• [What the task asks] In the listing that follows, how many lines contain "AOUT"? Give the number only.

• [Data supplied]
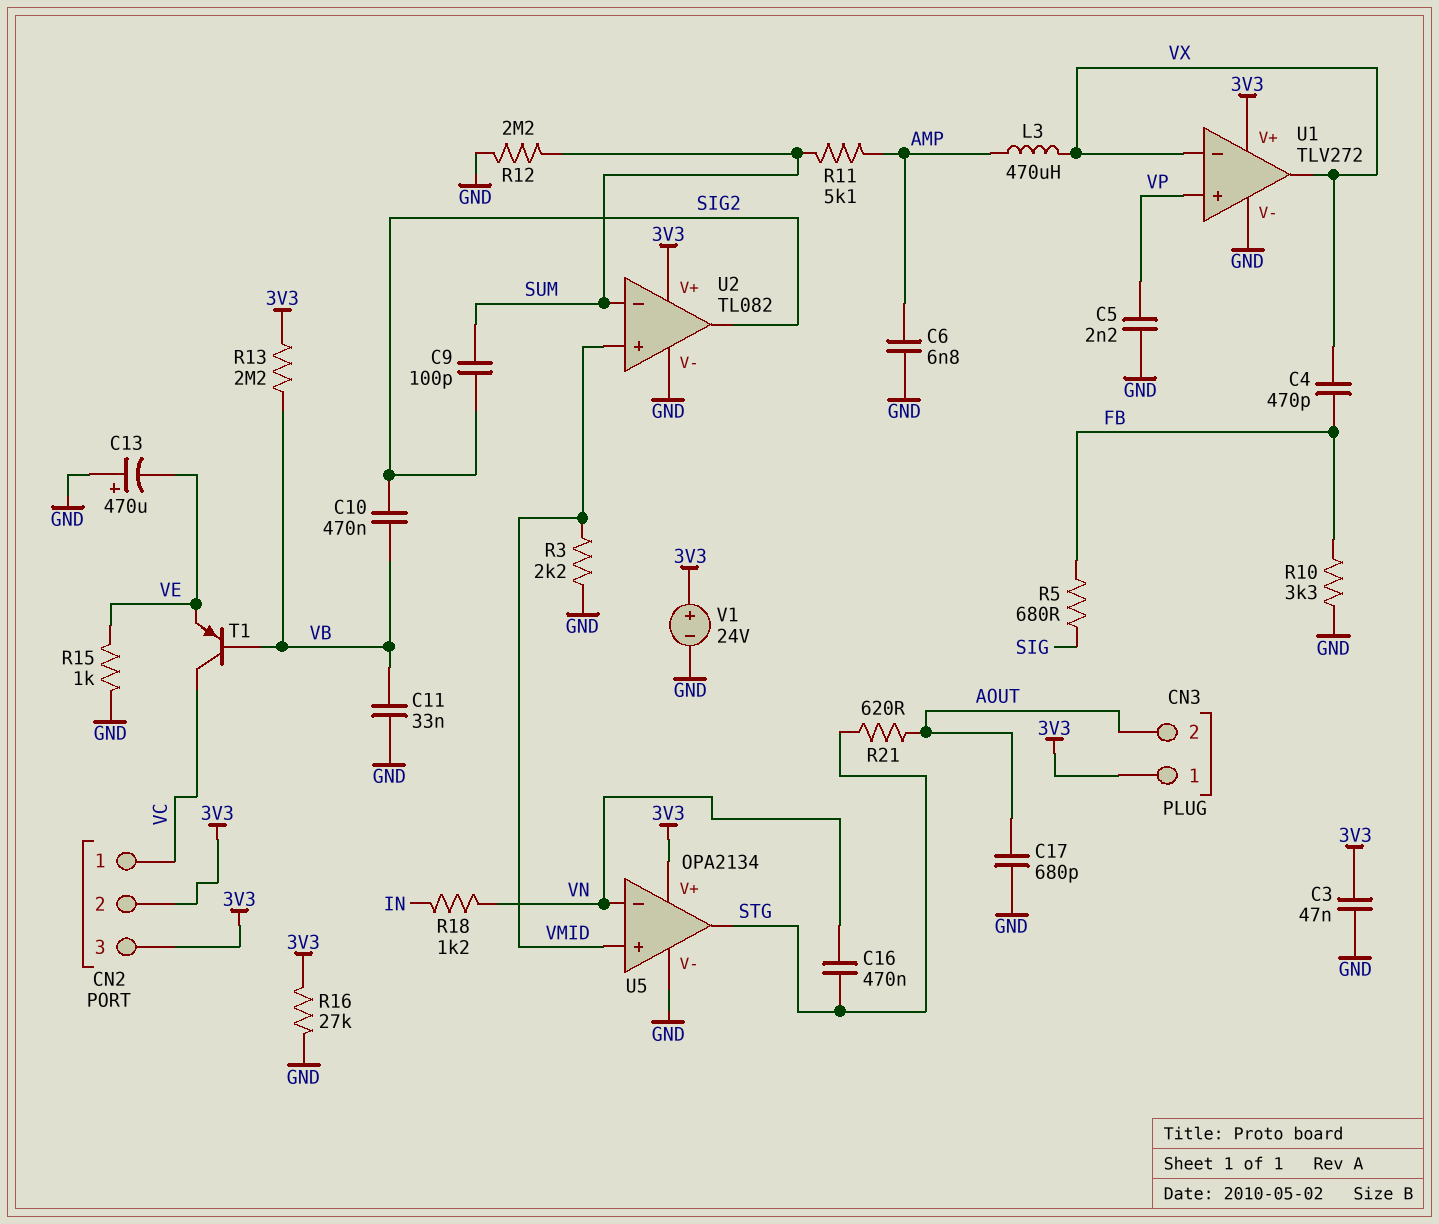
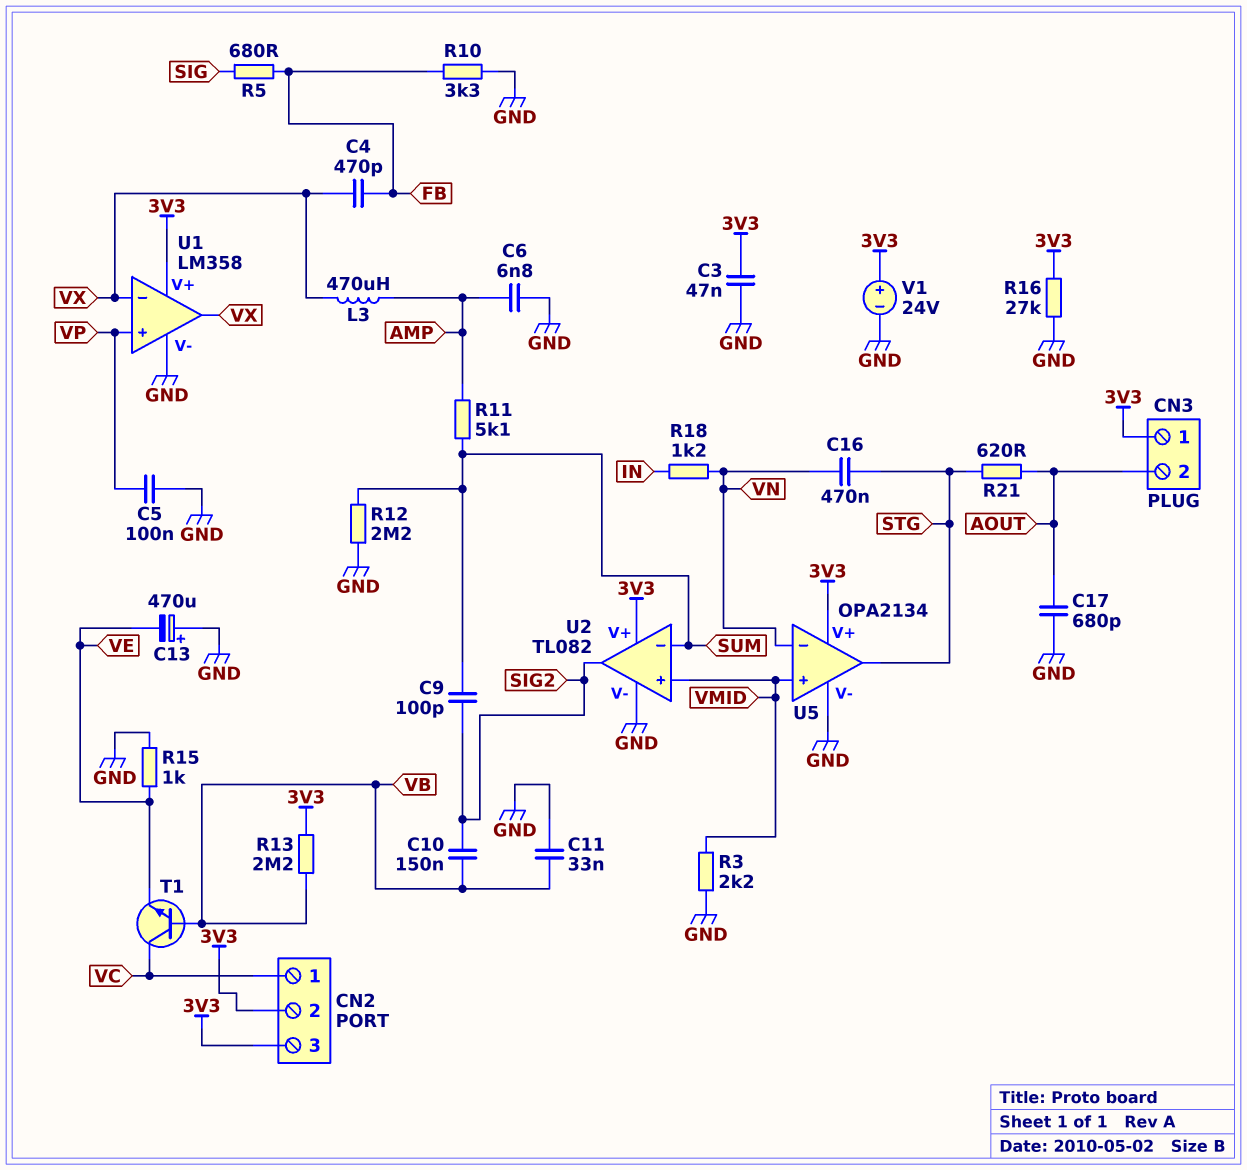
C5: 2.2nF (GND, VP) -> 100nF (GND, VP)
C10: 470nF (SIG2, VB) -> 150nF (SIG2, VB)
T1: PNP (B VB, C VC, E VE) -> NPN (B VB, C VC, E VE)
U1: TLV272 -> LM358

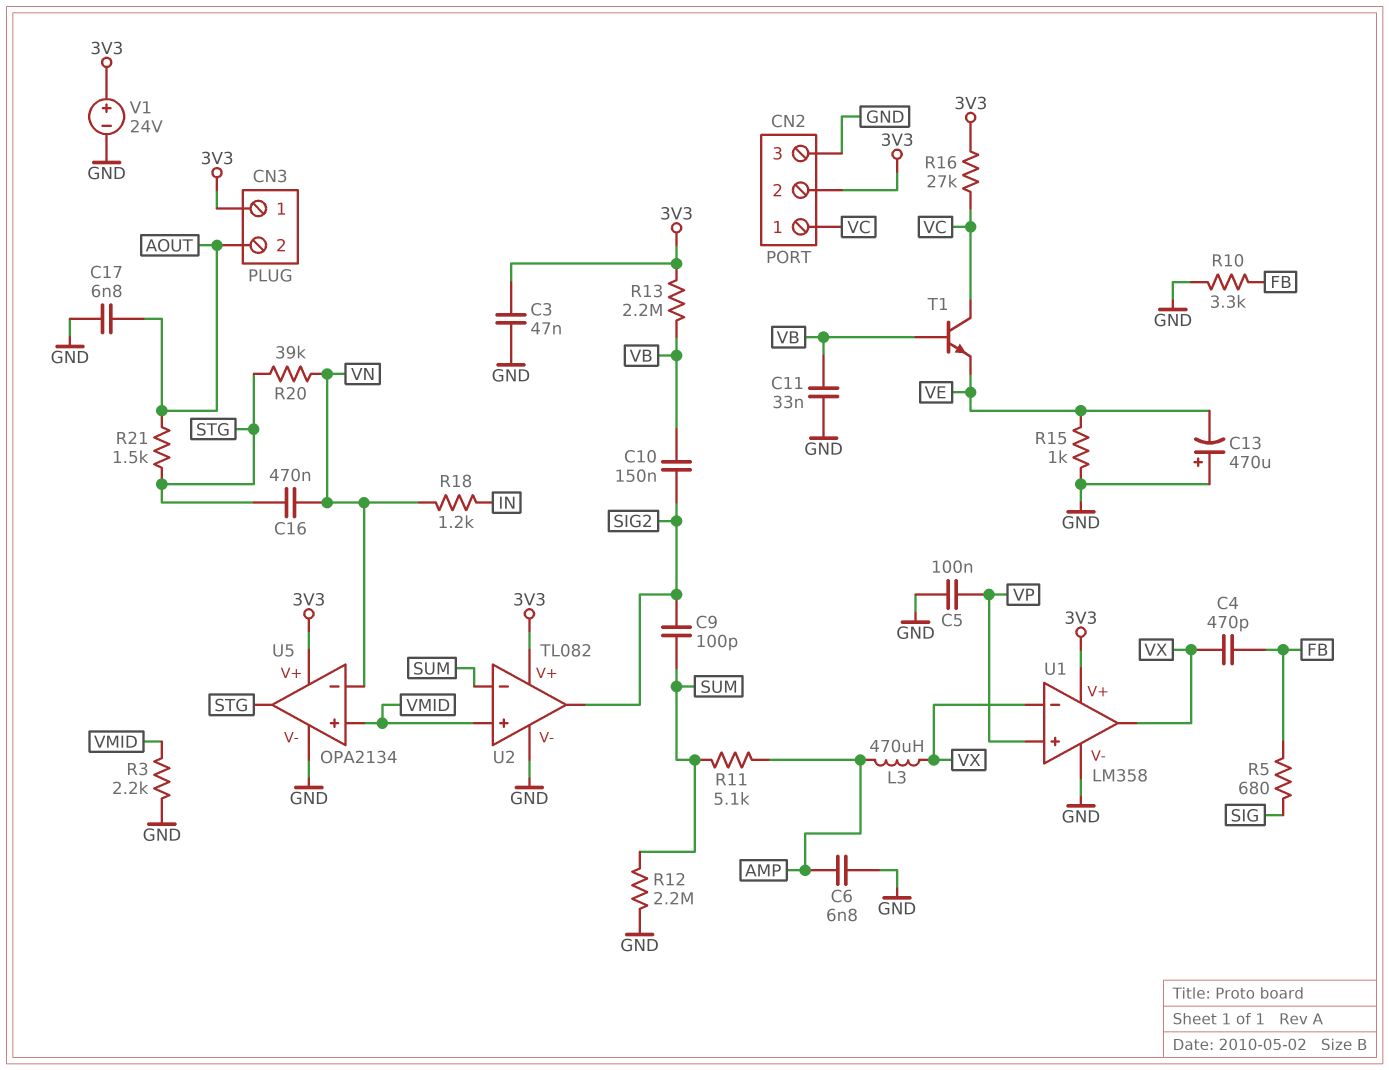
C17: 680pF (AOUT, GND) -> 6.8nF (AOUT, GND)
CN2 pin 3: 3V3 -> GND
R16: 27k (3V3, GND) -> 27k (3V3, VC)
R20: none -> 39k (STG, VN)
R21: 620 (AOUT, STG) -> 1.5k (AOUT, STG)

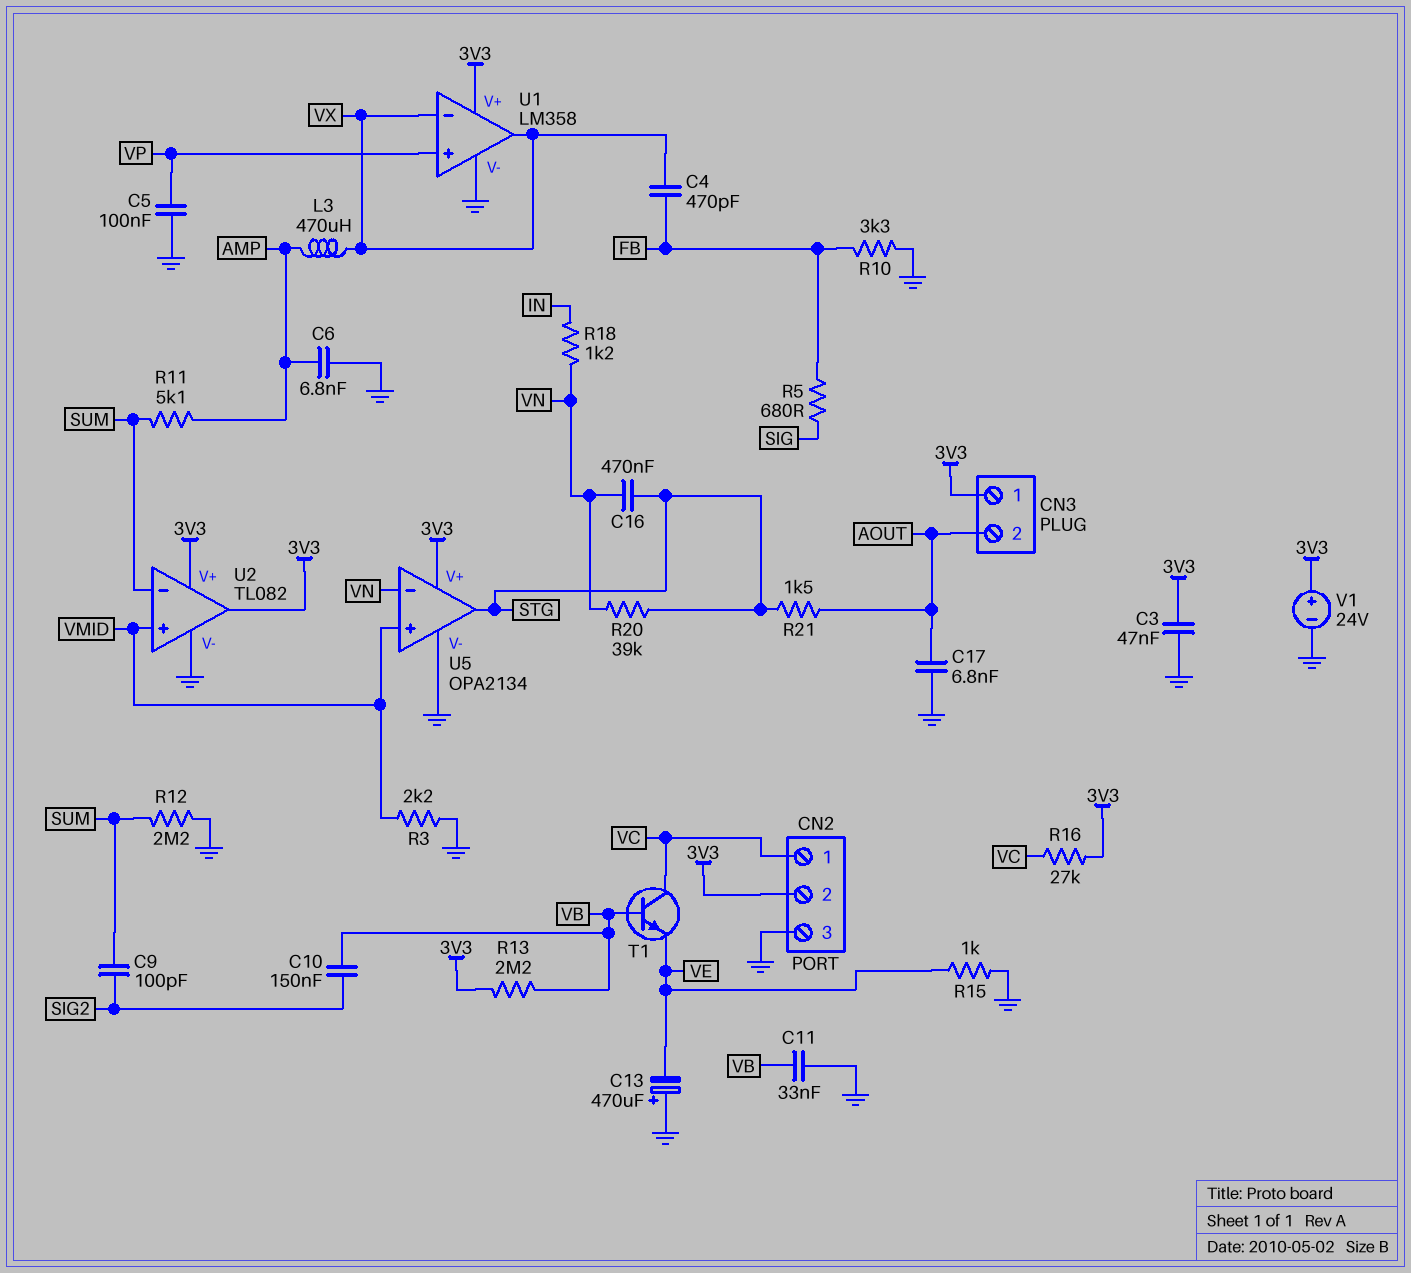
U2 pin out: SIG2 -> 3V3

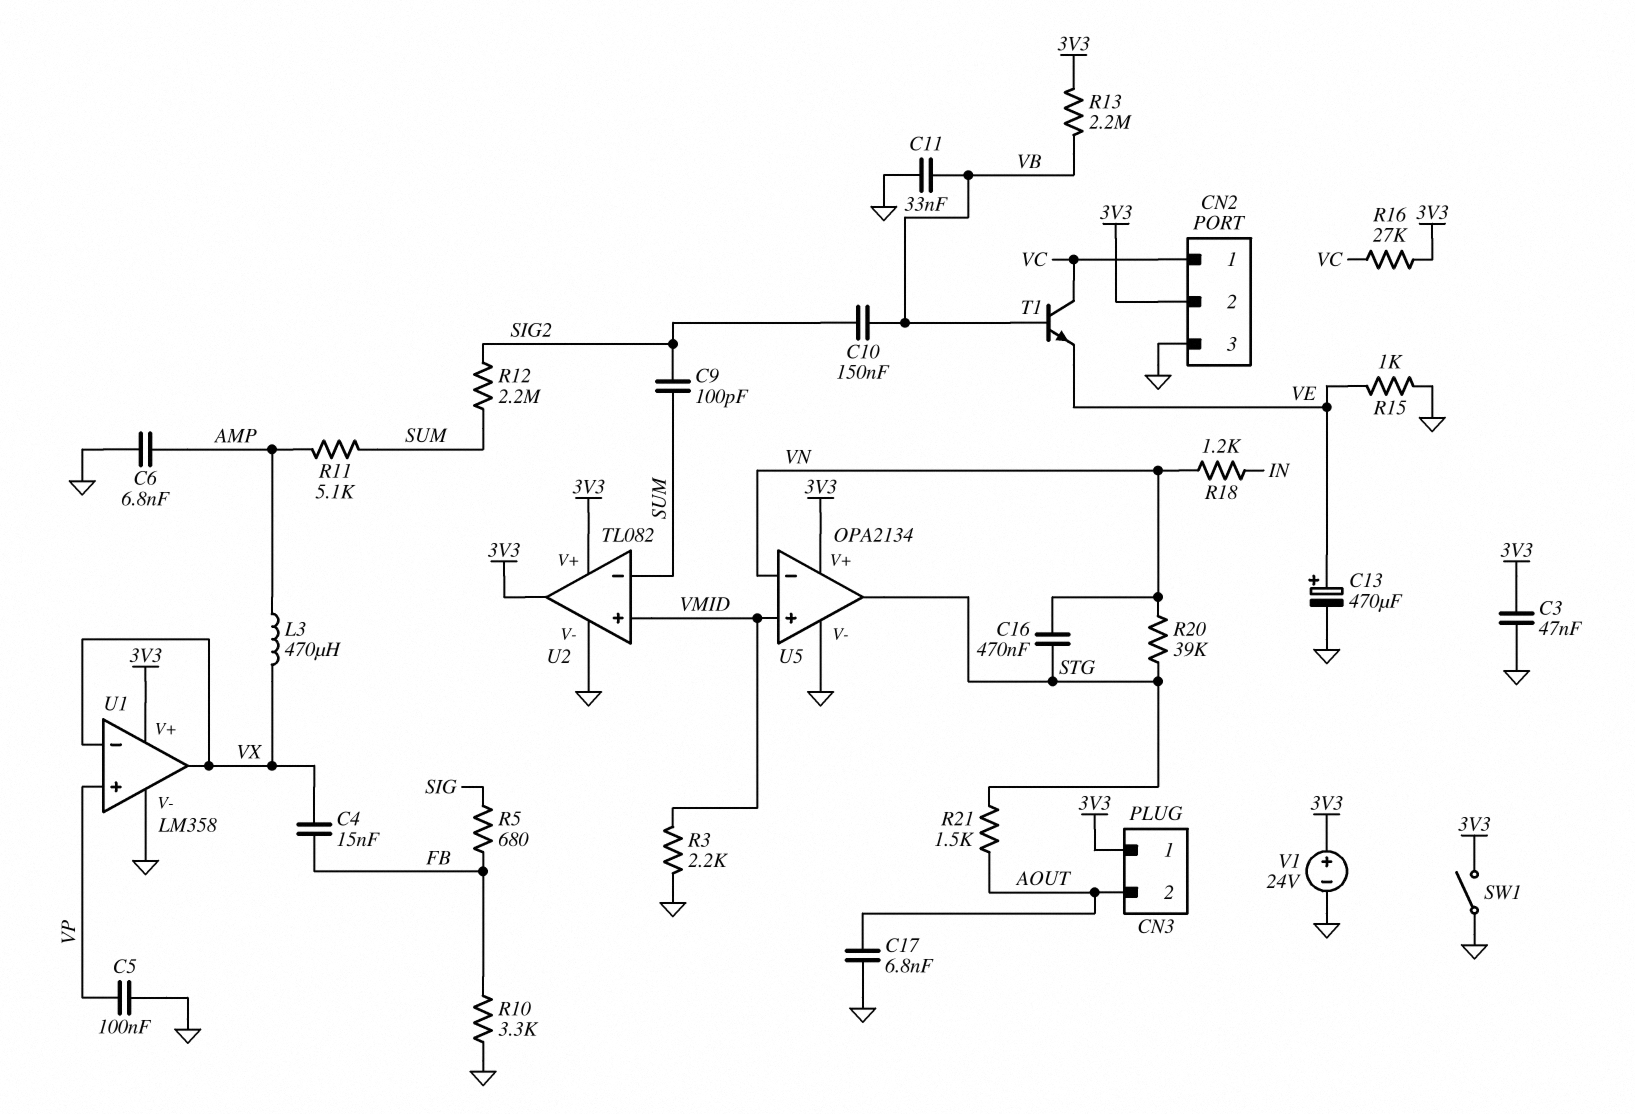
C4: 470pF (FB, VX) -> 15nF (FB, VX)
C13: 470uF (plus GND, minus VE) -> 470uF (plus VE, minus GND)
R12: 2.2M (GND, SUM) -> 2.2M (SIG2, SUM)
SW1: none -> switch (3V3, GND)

• [Solution for this problem] 2